• Dataset excerpt
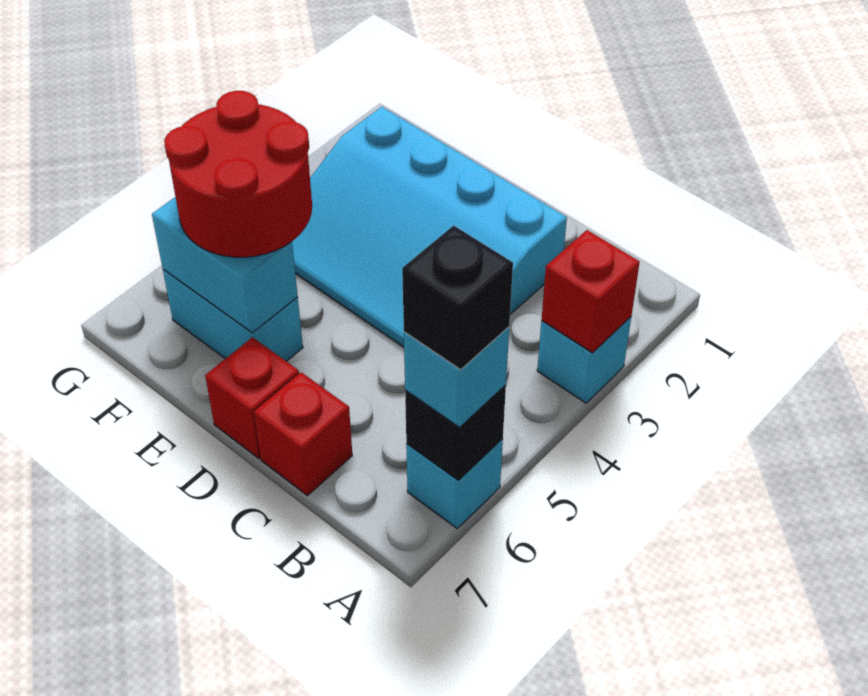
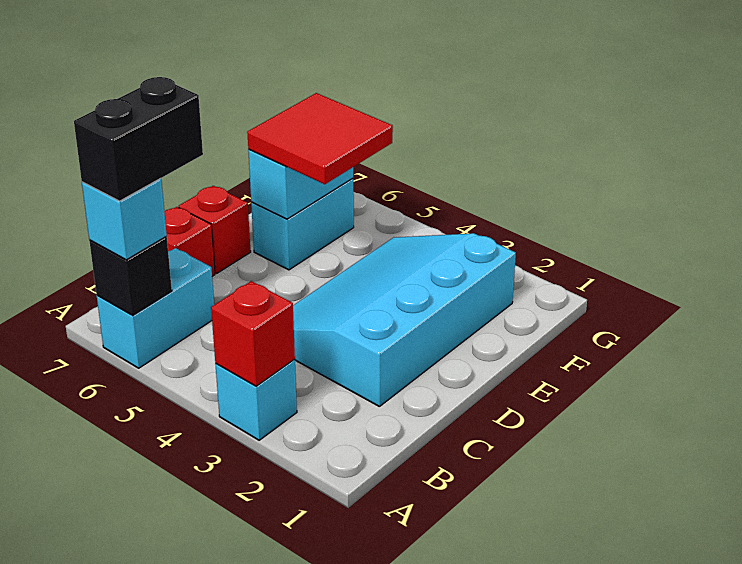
cyan brick A6 level 1 -> cyan brick A6:B6 level 1
black brick A6 level 4 -> black brick A6:B6 level 4
red round brick E5:F6 level 3 -> red tile E5:F6 level 3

• The task
Everything in the data must be printed verbatim except the pictures.

• Solution
cyan brick A6 level 1 -> cyan brick A6:B6 level 1
black brick A6 level 4 -> black brick A6:B6 level 4
red round brick E5:F6 level 3 -> red tile E5:F6 level 3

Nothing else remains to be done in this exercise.